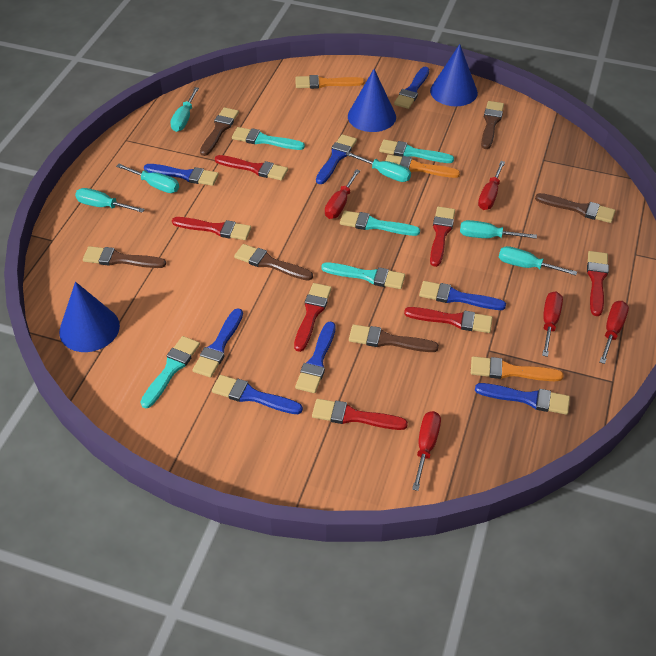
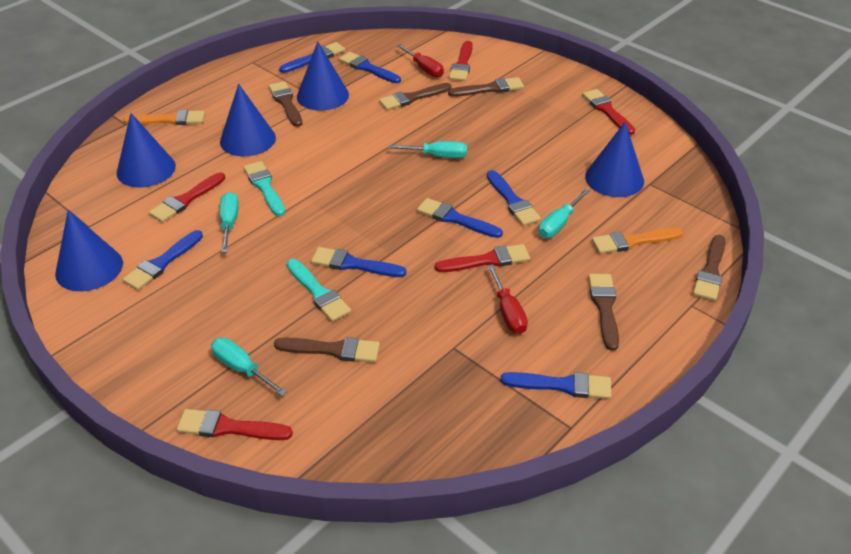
blue brush: 8 -> 7
blue cone: 3 -> 5
orange brush: 3 -> 2
red brush: 7 -> 5
red screwdriver: 5 -> 2
turquoise brush: 5 -> 2
turquoise screwdriver: 6 -> 4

HOW TO COMPLETE THIS TASK:
Up to and including the last line of the data, copy each line exactly, starting with the line that contains "red screwdriver: 5 -> 2".

ANSWER BOX:
red screwdriver: 5 -> 2
turquoise brush: 5 -> 2
turquoise screwdriver: 6 -> 4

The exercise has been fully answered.